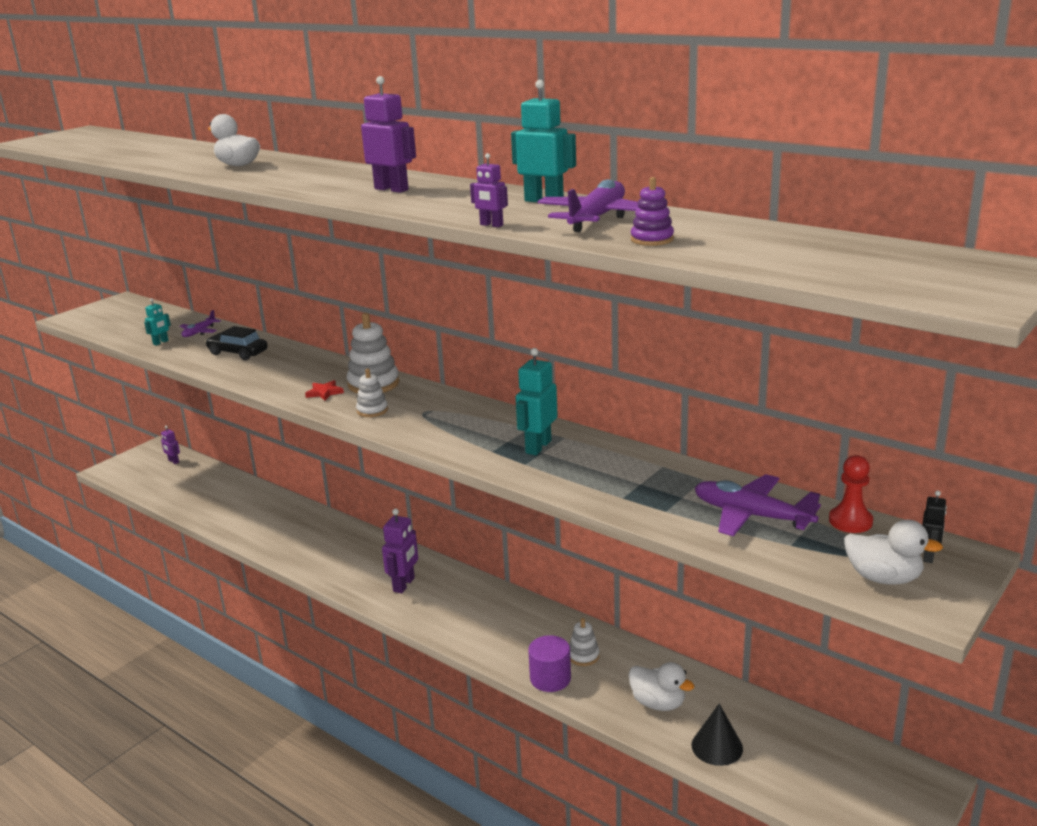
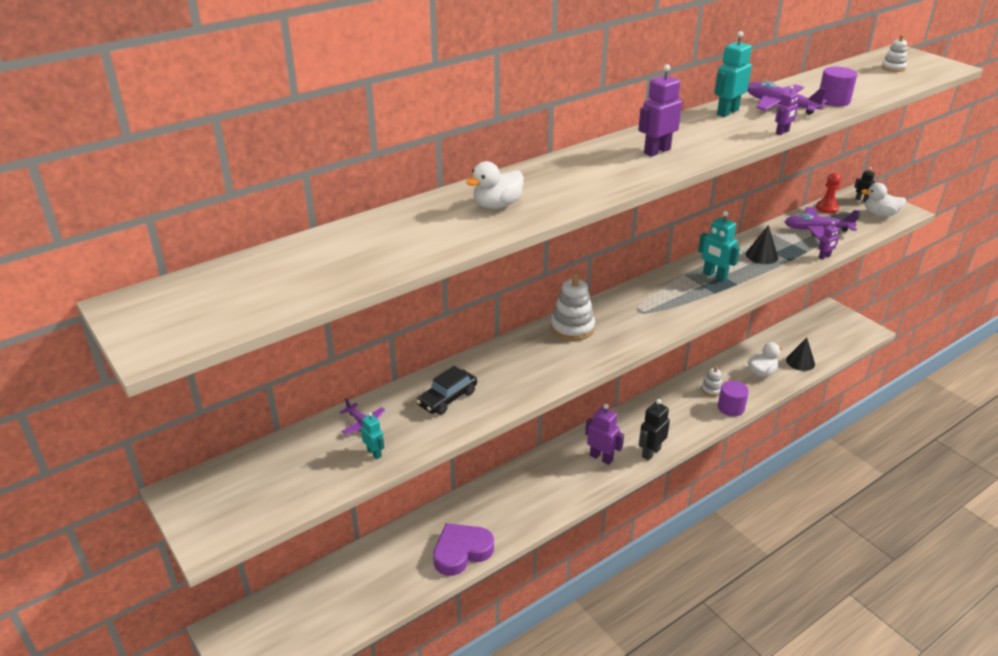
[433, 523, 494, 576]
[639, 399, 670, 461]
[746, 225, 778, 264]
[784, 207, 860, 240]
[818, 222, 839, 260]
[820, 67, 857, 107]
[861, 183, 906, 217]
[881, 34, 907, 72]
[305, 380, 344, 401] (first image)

+++

◆ **Task objective**
Reproduce the records verbatim, omitting all images they contain.

◆ **Task answer**
[433, 523, 494, 576]
[639, 399, 670, 461]
[746, 225, 778, 264]
[784, 207, 860, 240]
[818, 222, 839, 260]
[820, 67, 857, 107]
[861, 183, 906, 217]
[881, 34, 907, 72]
[305, 380, 344, 401] (first image)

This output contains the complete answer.